[Entries supplied]
━━━━━━

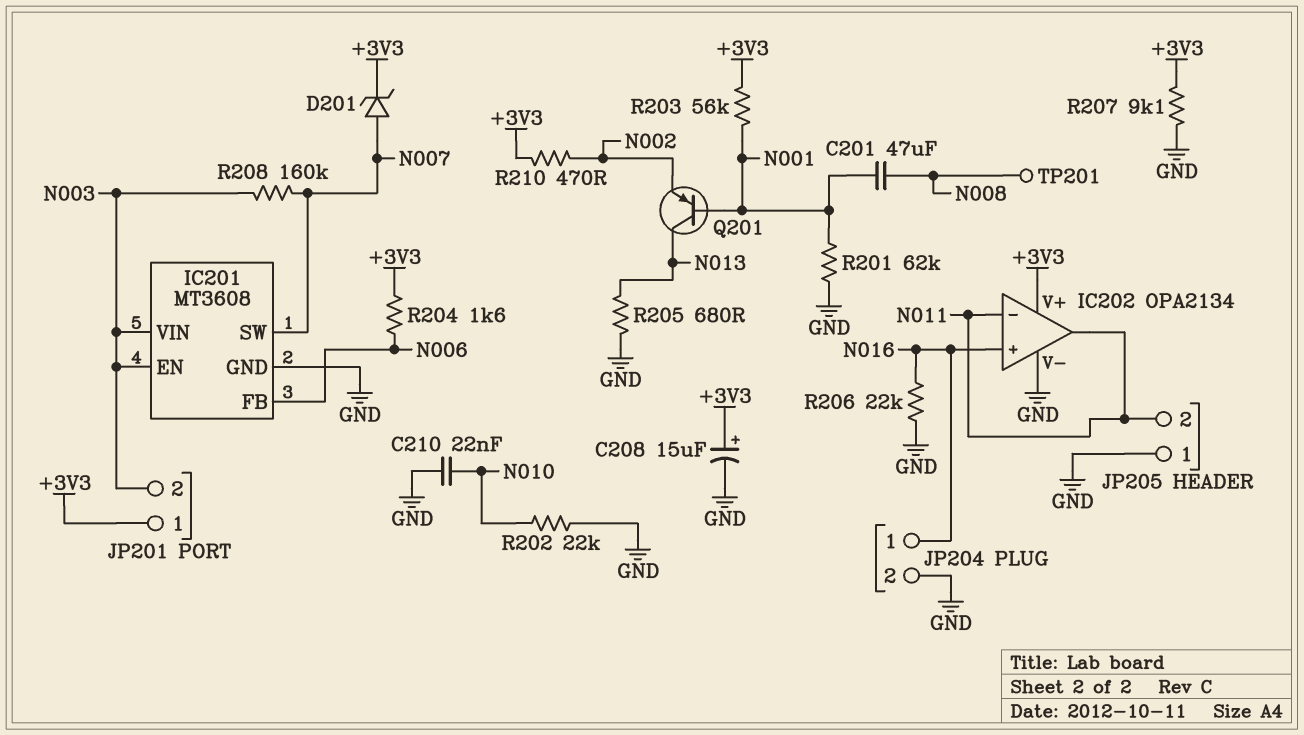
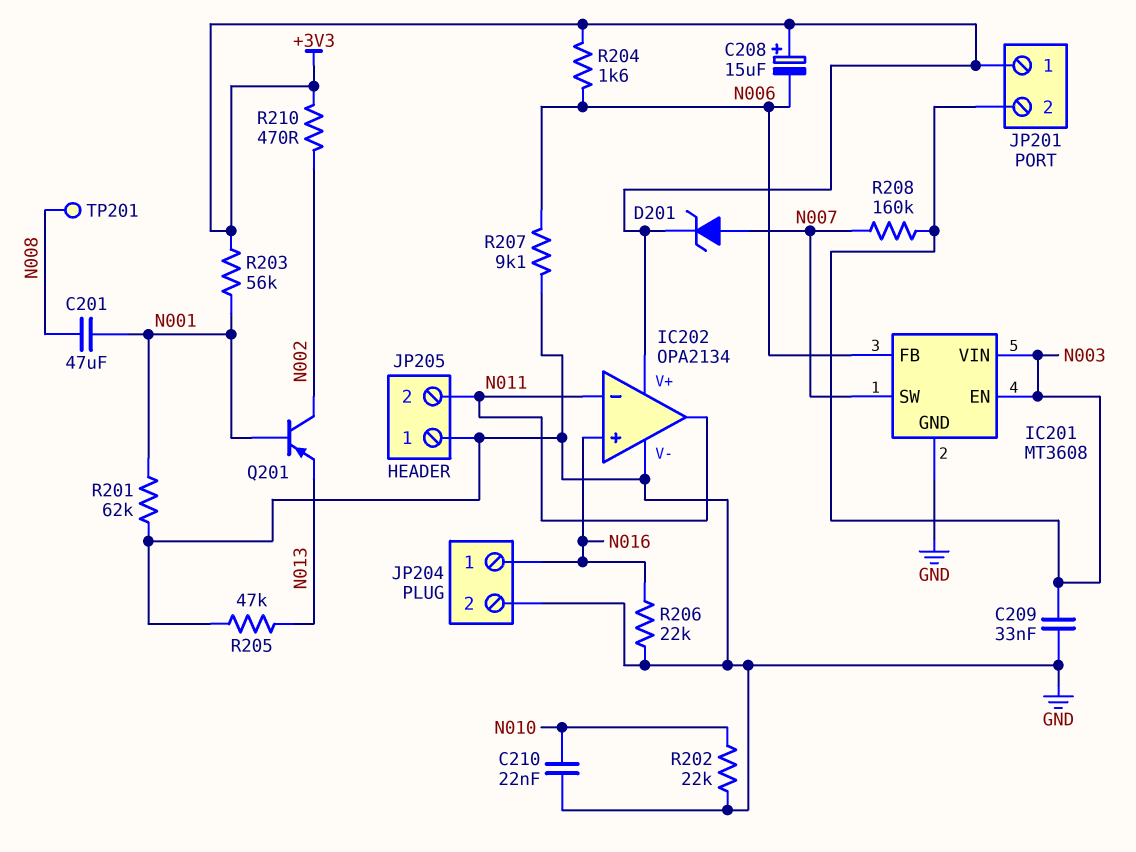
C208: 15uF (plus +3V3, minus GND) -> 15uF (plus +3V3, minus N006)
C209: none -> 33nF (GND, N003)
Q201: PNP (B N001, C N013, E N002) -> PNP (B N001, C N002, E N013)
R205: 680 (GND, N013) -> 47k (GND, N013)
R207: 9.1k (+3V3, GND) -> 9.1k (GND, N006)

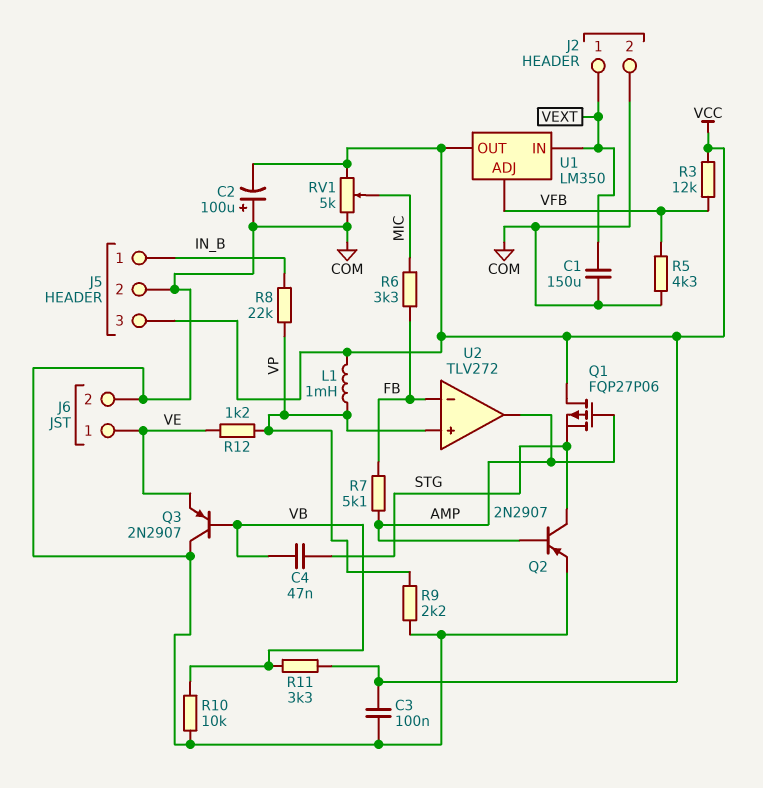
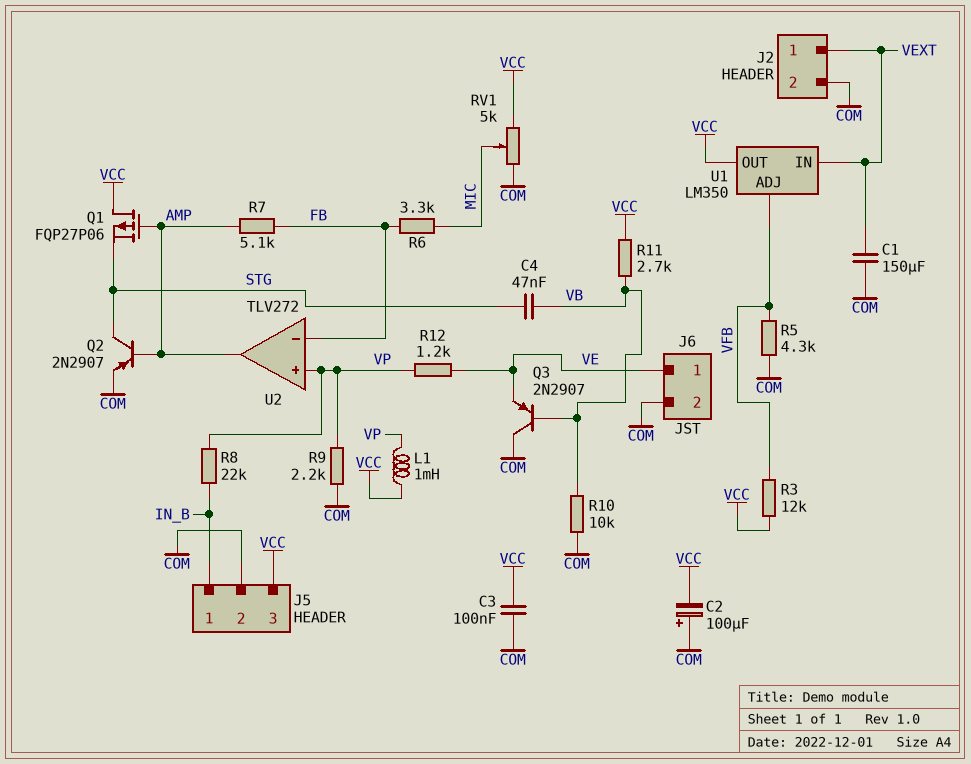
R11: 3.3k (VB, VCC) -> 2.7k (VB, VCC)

━━━━━━

[What to work on]
Set down the material above as is, without any pictures.

[Response to the task]
C208: 15uF (plus +3V3, minus GND) -> 15uF (plus +3V3, minus N006)
C209: none -> 33nF (GND, N003)
Q201: PNP (B N001, C N013, E N002) -> PNP (B N001, C N002, E N013)
R205: 680 (GND, N013) -> 47k (GND, N013)
R207: 9.1k (+3V3, GND) -> 9.1k (GND, N006)

R11: 3.3k (VB, VCC) -> 2.7k (VB, VCC)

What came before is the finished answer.